- _Work instruction_: Return, verbatim and in full, the records that follow, but not their pictures.

- _Provided material_:
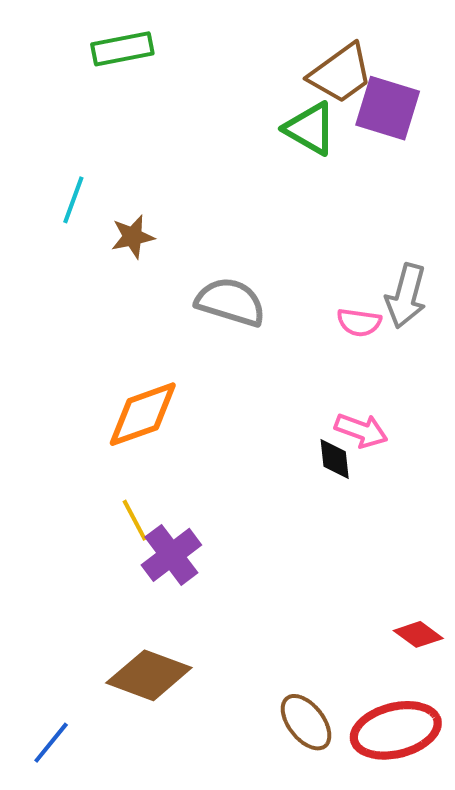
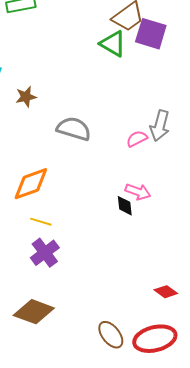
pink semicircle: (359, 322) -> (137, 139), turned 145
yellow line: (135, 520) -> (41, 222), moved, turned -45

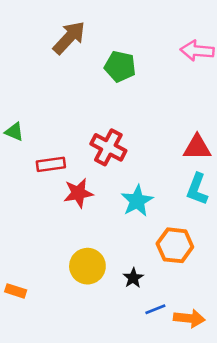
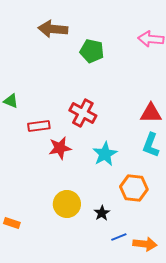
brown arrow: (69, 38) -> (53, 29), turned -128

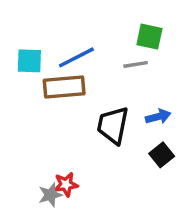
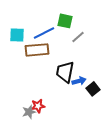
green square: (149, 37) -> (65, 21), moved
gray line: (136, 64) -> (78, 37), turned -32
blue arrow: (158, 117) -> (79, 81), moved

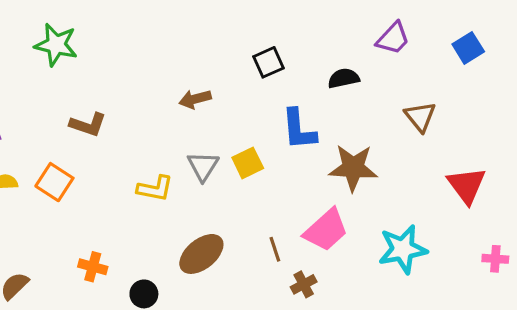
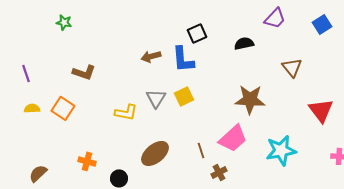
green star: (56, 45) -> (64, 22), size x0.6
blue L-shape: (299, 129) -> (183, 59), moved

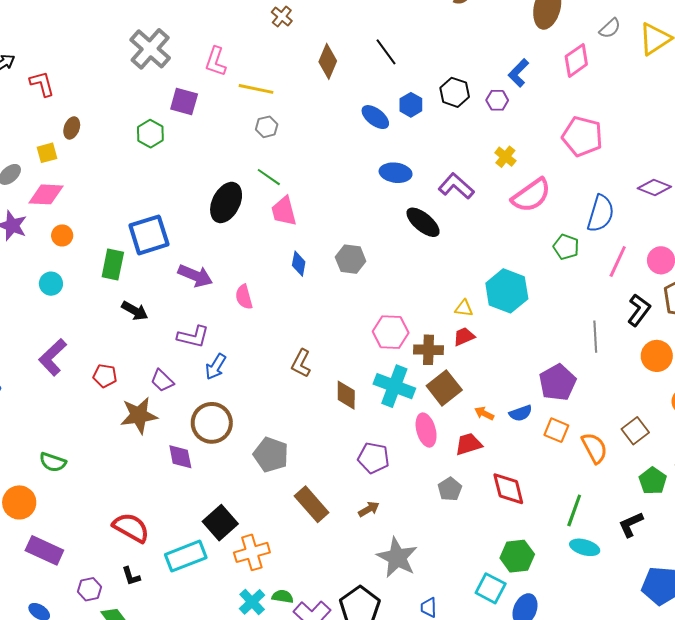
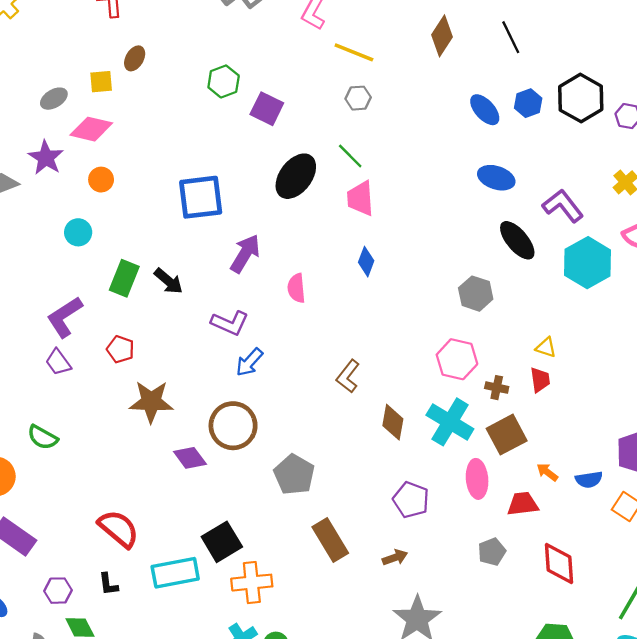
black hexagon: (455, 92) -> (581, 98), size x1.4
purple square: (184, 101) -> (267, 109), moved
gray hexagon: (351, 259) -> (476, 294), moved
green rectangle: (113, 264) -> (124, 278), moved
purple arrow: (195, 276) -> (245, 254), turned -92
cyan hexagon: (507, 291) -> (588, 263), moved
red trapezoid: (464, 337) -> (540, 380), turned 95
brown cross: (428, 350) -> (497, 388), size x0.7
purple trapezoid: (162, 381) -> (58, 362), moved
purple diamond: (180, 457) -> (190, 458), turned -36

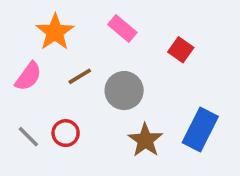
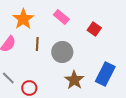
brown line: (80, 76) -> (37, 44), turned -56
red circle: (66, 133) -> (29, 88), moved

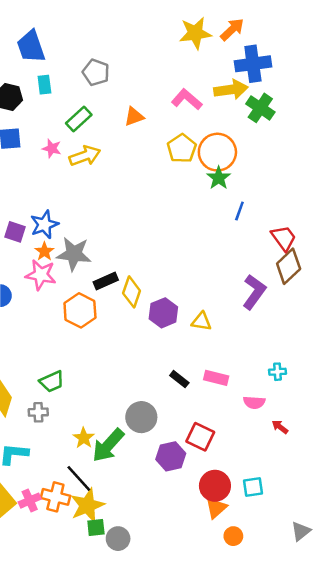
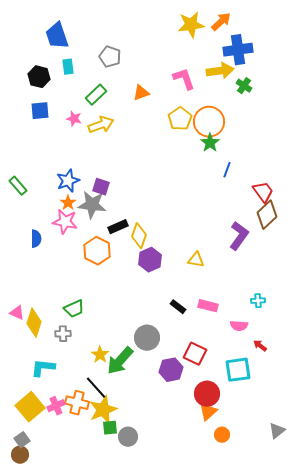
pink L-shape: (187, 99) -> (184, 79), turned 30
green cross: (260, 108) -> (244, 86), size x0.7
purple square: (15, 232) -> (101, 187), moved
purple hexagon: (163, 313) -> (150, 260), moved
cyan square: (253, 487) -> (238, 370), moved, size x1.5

- _Result_:
pink semicircle: (359, 322) -> (137, 139), turned 145
yellow line: (135, 520) -> (41, 222), moved, turned -45

brown arrow: (69, 38) -> (53, 29), turned -128

green square: (149, 37) -> (65, 21), moved
gray line: (136, 64) -> (78, 37), turned -32
blue arrow: (158, 117) -> (79, 81), moved

green star: (56, 45) -> (64, 22), size x0.6
blue L-shape: (299, 129) -> (183, 59), moved

black hexagon: (455, 92) -> (581, 98), size x1.4
purple square: (184, 101) -> (267, 109), moved
gray hexagon: (351, 259) -> (476, 294), moved
green rectangle: (113, 264) -> (124, 278), moved
purple arrow: (195, 276) -> (245, 254), turned -92
cyan hexagon: (507, 291) -> (588, 263), moved
red trapezoid: (464, 337) -> (540, 380), turned 95
brown cross: (428, 350) -> (497, 388), size x0.7
purple trapezoid: (162, 381) -> (58, 362), moved
purple diamond: (180, 457) -> (190, 458), turned -36

brown line: (80, 76) -> (37, 44), turned -56
red circle: (66, 133) -> (29, 88), moved

pink L-shape: (187, 99) -> (184, 79), turned 30
green cross: (260, 108) -> (244, 86), size x0.7
purple square: (15, 232) -> (101, 187), moved
purple hexagon: (163, 313) -> (150, 260), moved
cyan square: (253, 487) -> (238, 370), moved, size x1.5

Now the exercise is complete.